▸ Exercise instructions: Return, word for word, only the lines from the one containing "J3 pin 1: VEXT -> GND" through the last line of the entries.

START The input

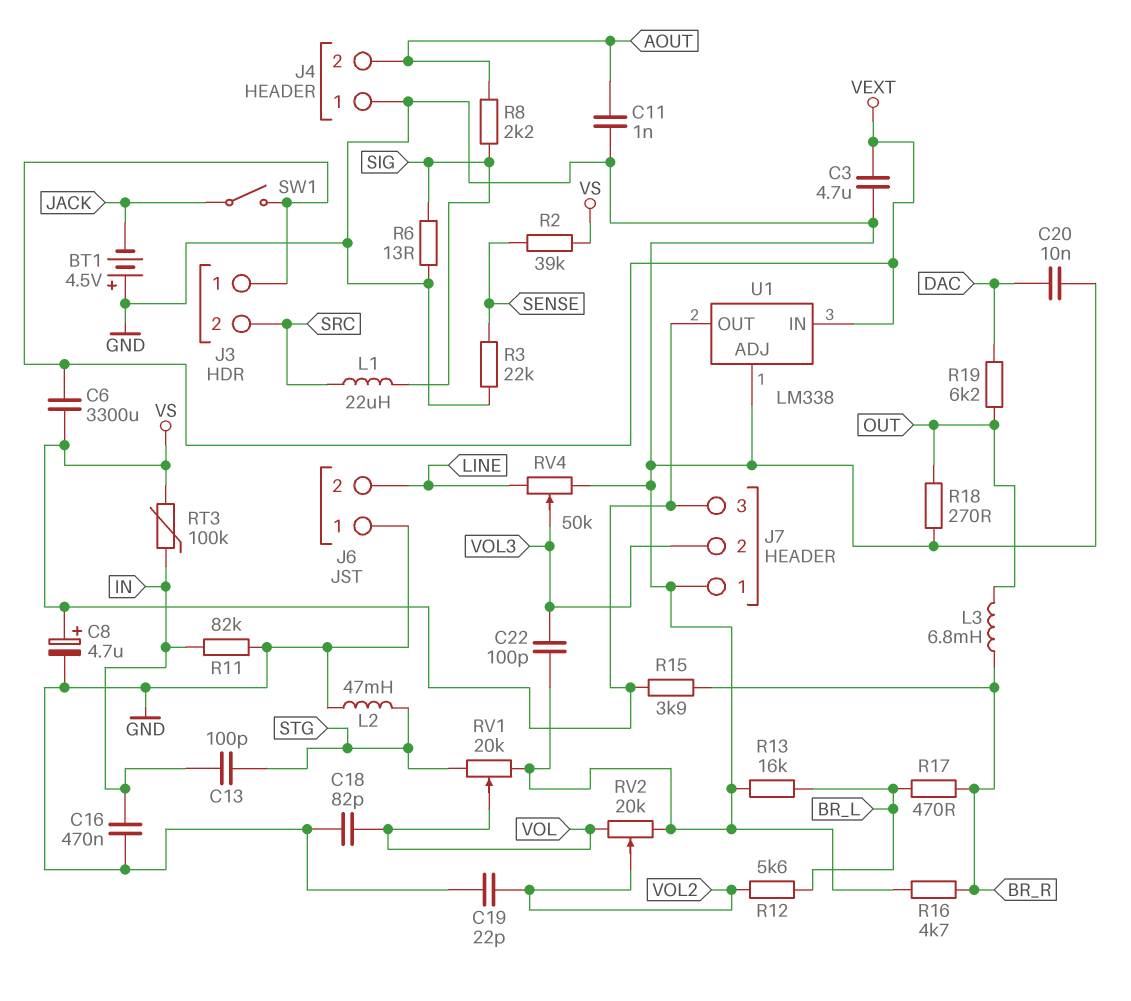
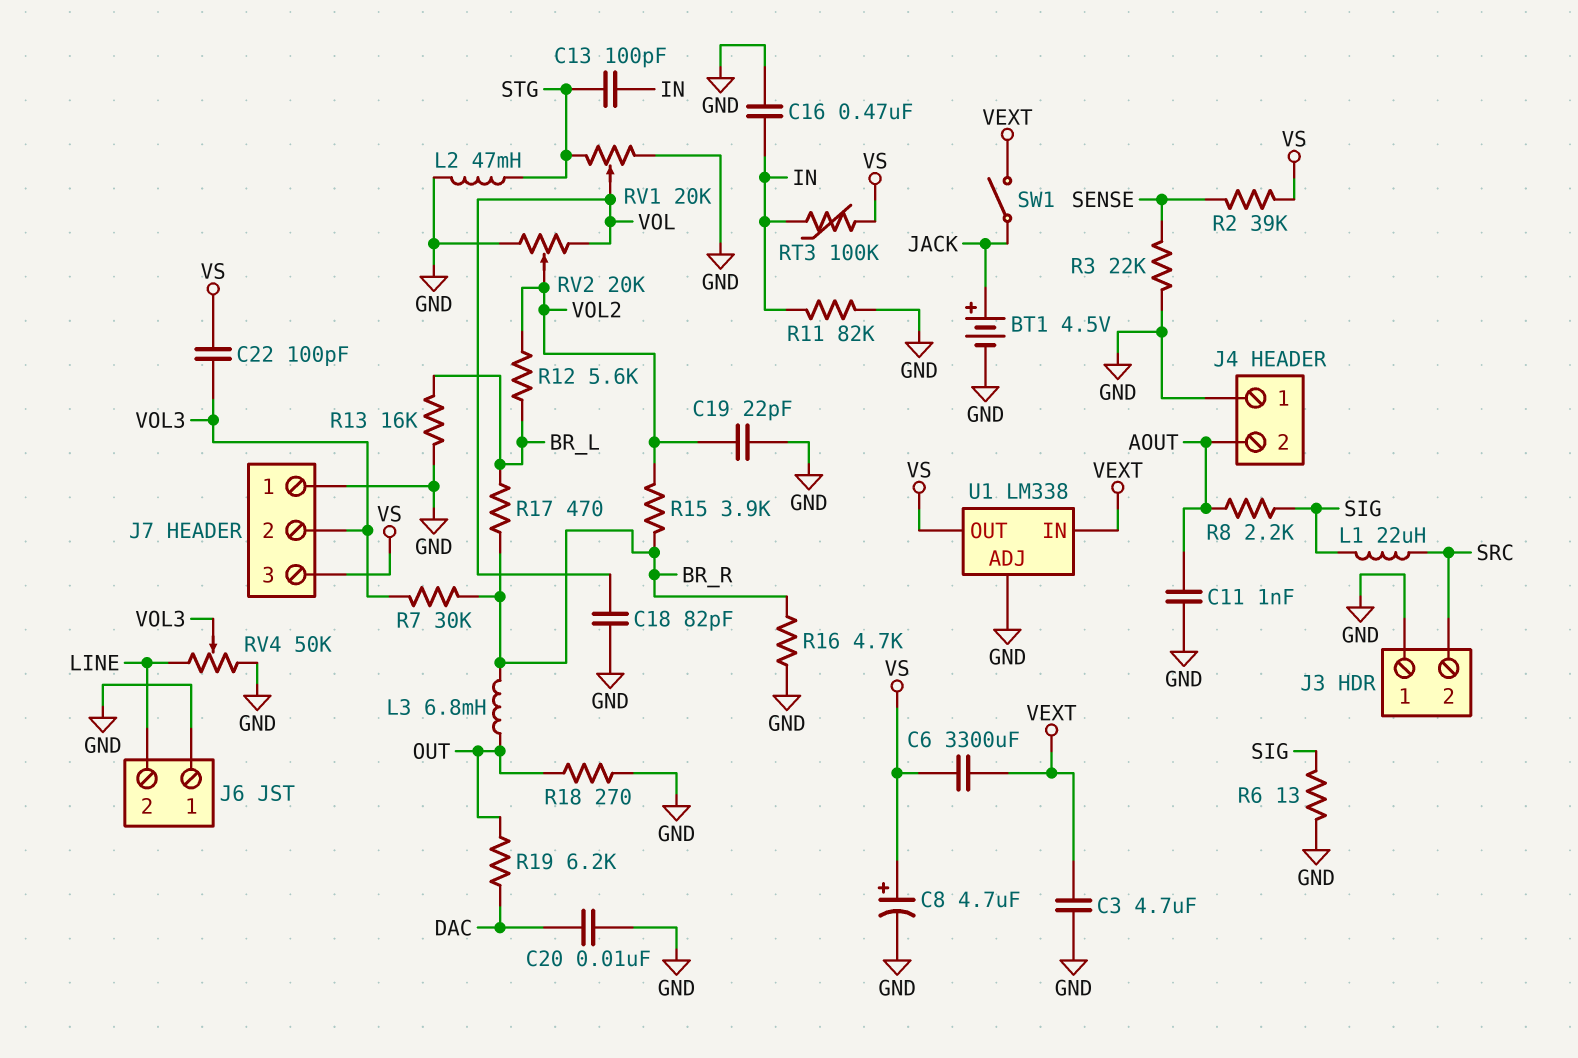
BT1: 4.5V (plus GND, minus JACK) -> 4.5V (plus JACK, minus GND)
C22: 100pF (GND, VOL3) -> 100pF (VOL3, VS)
J3 pin 1: VEXT -> GND
R7: none -> 30k (BR_R, VOL3)
R15: 3.9k (BR_R, VS) -> 3.9k (BR_R, VOL2)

END The input

▸ Answer for this exercise:
J3 pin 1: VEXT -> GND
R7: none -> 30k (BR_R, VOL3)
R15: 3.9k (BR_R, VS) -> 3.9k (BR_R, VOL2)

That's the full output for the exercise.